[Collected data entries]
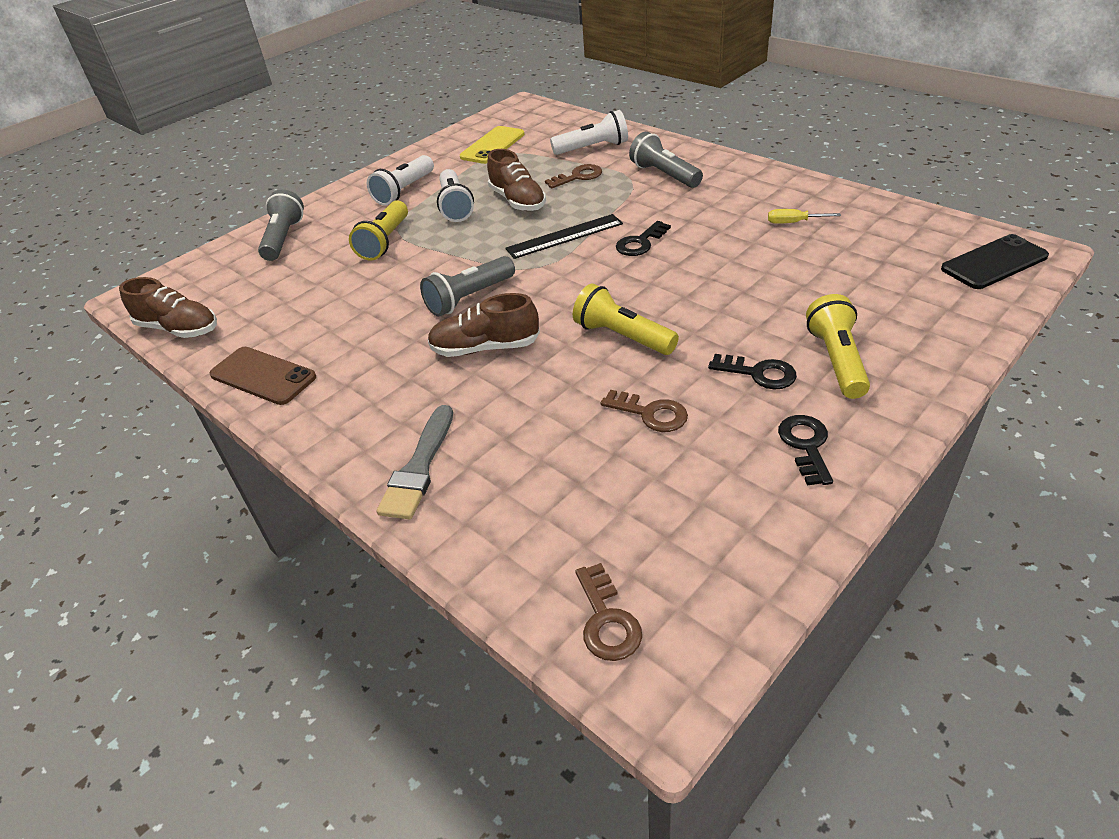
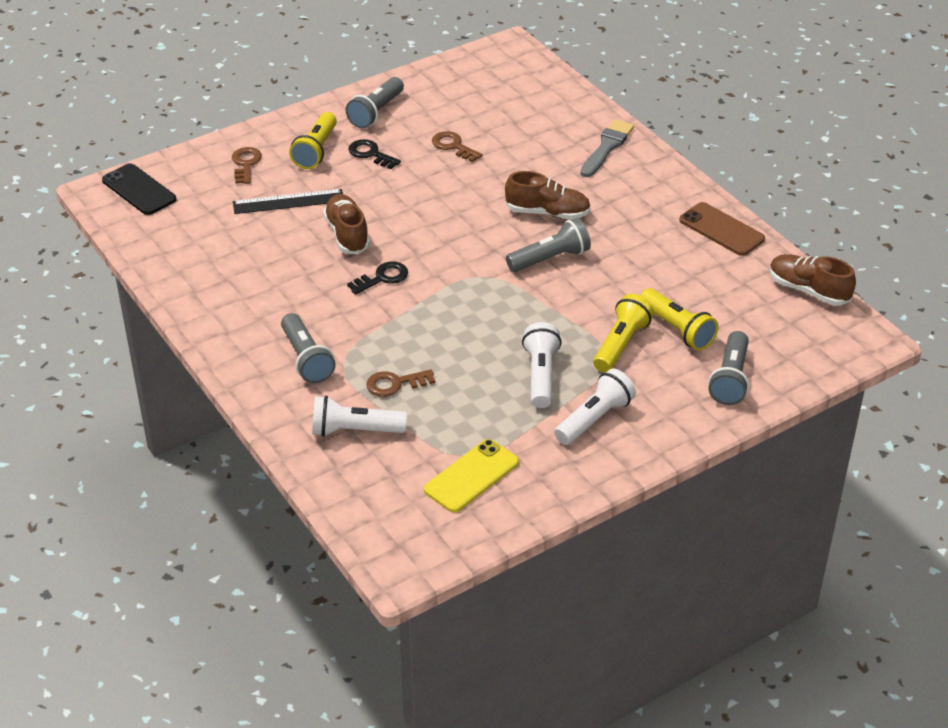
camera: 170 degrees left, 0 degrees up
(518, 201) = (473, 364): brown shoe -> brown shoe (347, 234)
(565, 236) = (445, 303): black ruler -> black ruler (288, 201)
(607, 620) = (523, 69): brown key -> brown key (246, 164)
(622, 336) = (444, 198): yellow flashlight -> yellow flashlight (677, 329)
(794, 222) = (240, 264): yellow screwdriver -> none
(806, 445) = (376, 112): black key -> grey flashlight
(994, 263) = (139, 190): black phone -> black phone turned 60 degrees clockwise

**Aim of the task:**
With the pictures omitted, reproduce the data above exactly.

**Completed task:**
camera: 170 degrees left, 0 degrees up
(518, 201) = (473, 364): brown shoe -> brown shoe (347, 234)
(565, 236) = (445, 303): black ruler -> black ruler (288, 201)
(607, 620) = (523, 69): brown key -> brown key (246, 164)
(622, 336) = (444, 198): yellow flashlight -> yellow flashlight (677, 329)
(794, 222) = (240, 264): yellow screwdriver -> none
(806, 445) = (376, 112): black key -> grey flashlight
(994, 263) = (139, 190): black phone -> black phone turned 60 degrees clockwise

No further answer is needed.